Dataset extract –
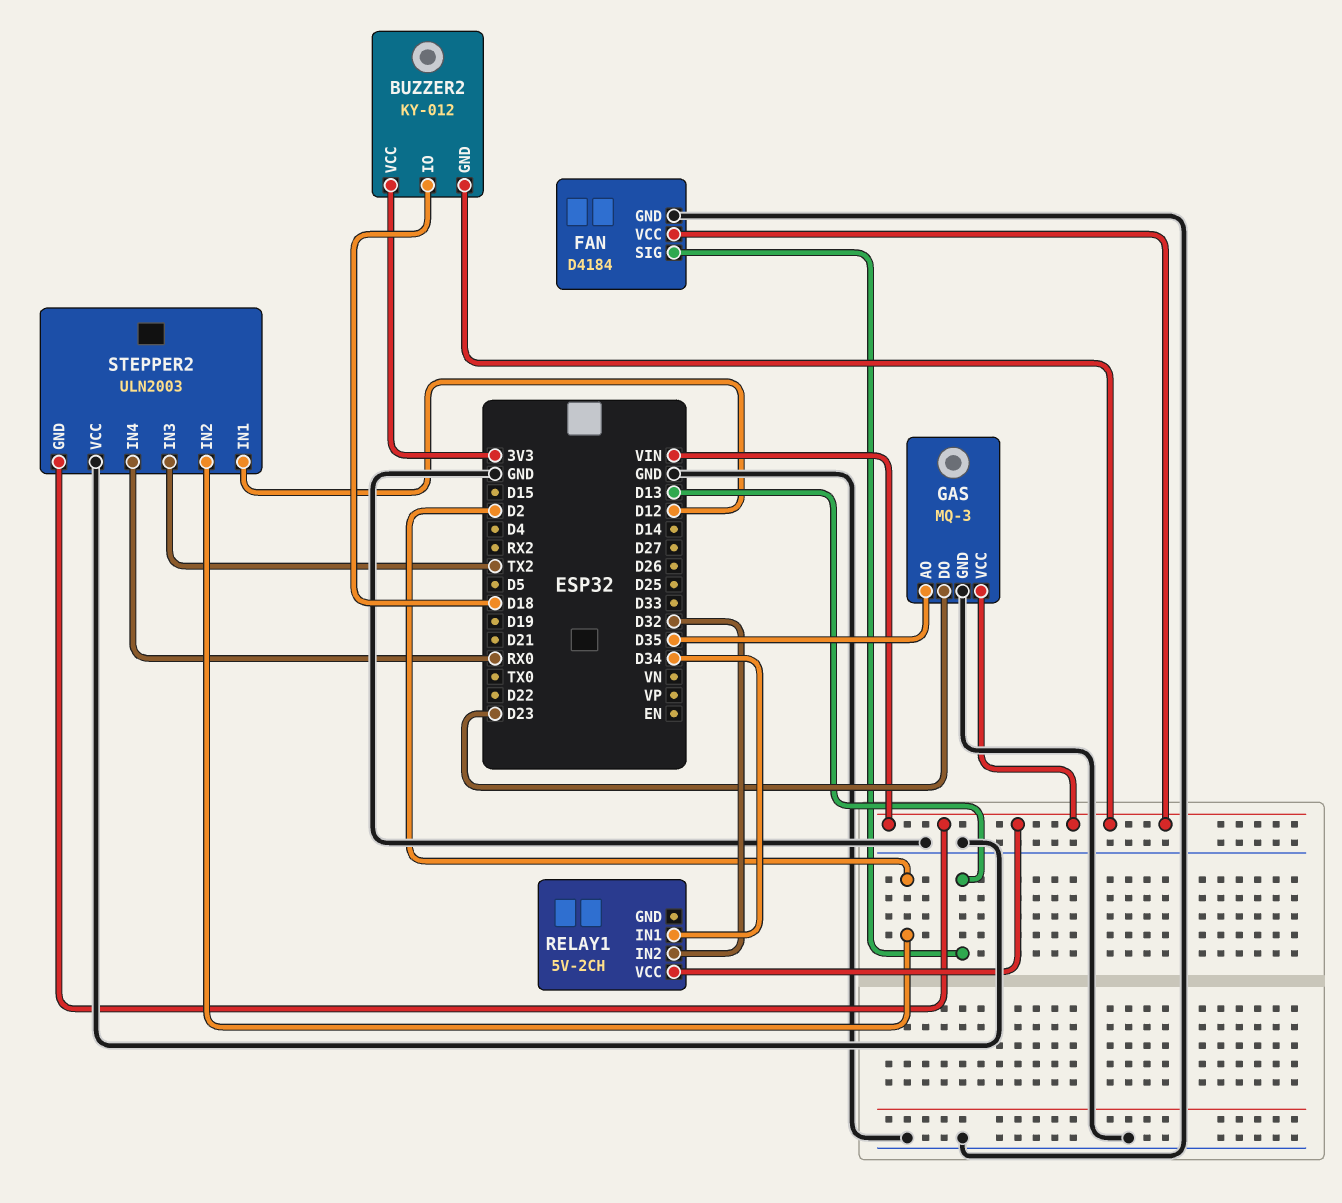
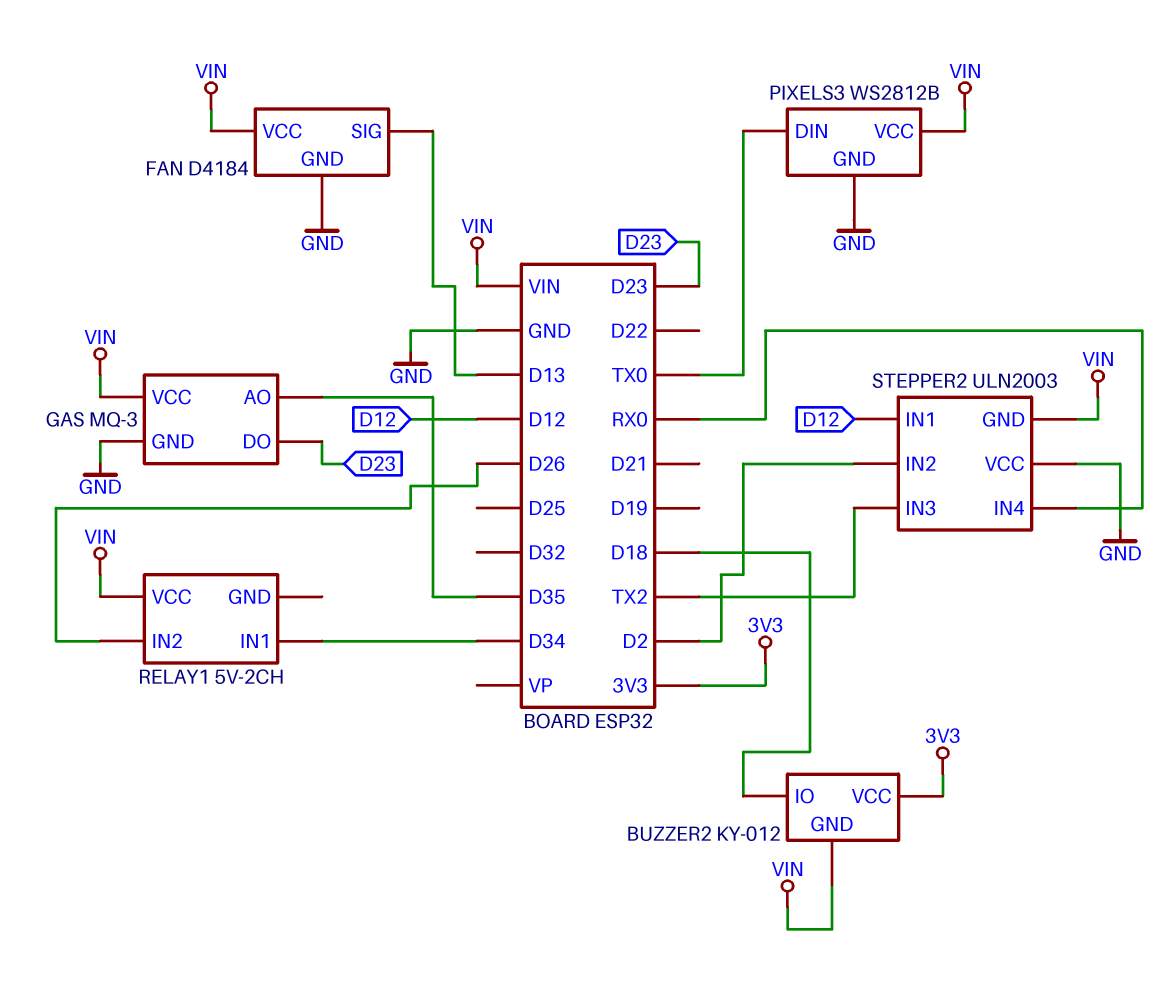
PIXELS3: none -> WS2812B
PIXELS3 pin DIN: none -> TX0
PIXELS3 pin GND: none -> GND
PIXELS3 pin VCC: none -> VIN
RELAY1 pin IN2: D32 -> D26

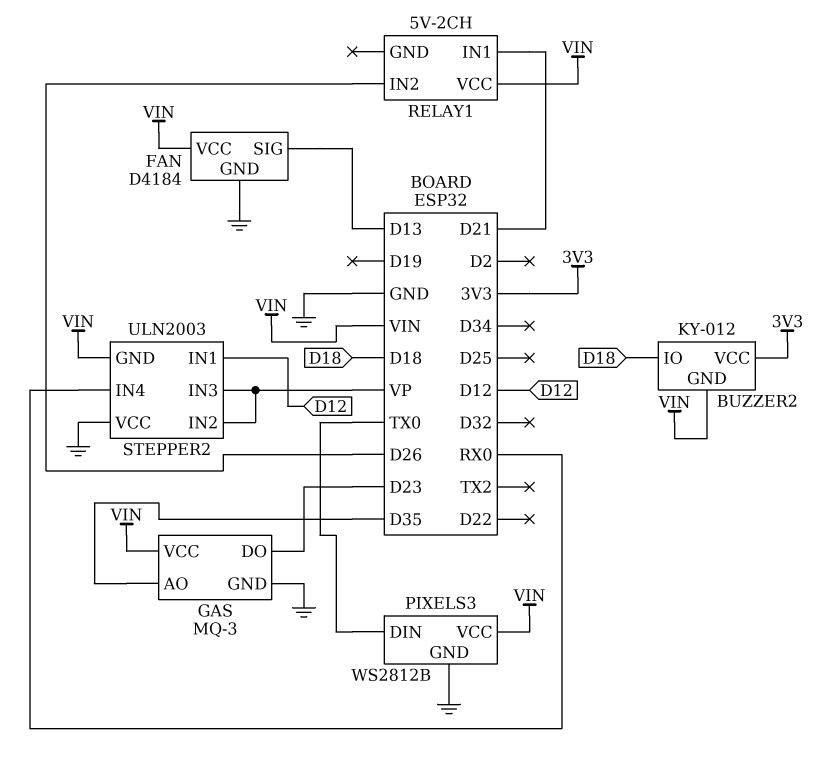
RELAY1 pin IN1: D34 -> D21
STEPPER2 pin IN2: D2 -> VP
STEPPER2 pin IN3: TX2 -> VP

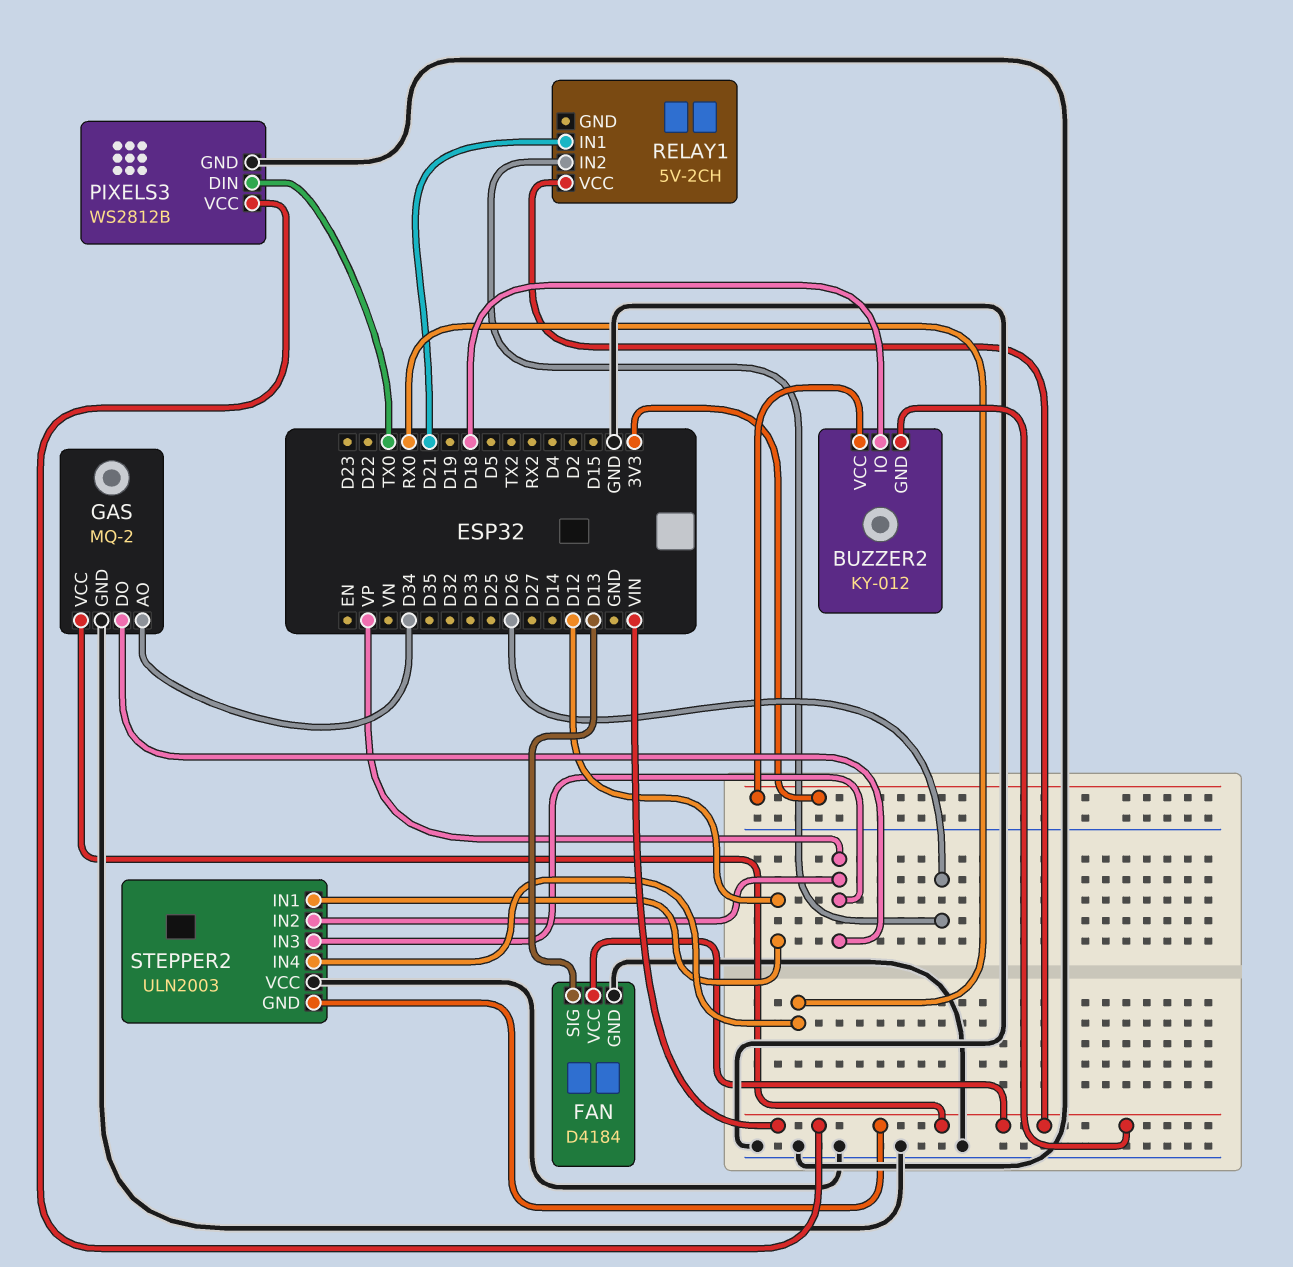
GAS: MQ-3 -> MQ-2
GAS pin AO: D35 -> D34
GAS pin DO: D23 -> VP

Task to complete – Pictures stay out; repeat all the rest of the records exactly.

Answer for the task –
PIXELS3: none -> WS2812B
PIXELS3 pin DIN: none -> TX0
PIXELS3 pin GND: none -> GND
PIXELS3 pin VCC: none -> VIN
RELAY1 pin IN2: D32 -> D26

RELAY1 pin IN1: D34 -> D21
STEPPER2 pin IN2: D2 -> VP
STEPPER2 pin IN3: TX2 -> VP

GAS: MQ-3 -> MQ-2
GAS pin AO: D35 -> D34
GAS pin DO: D23 -> VP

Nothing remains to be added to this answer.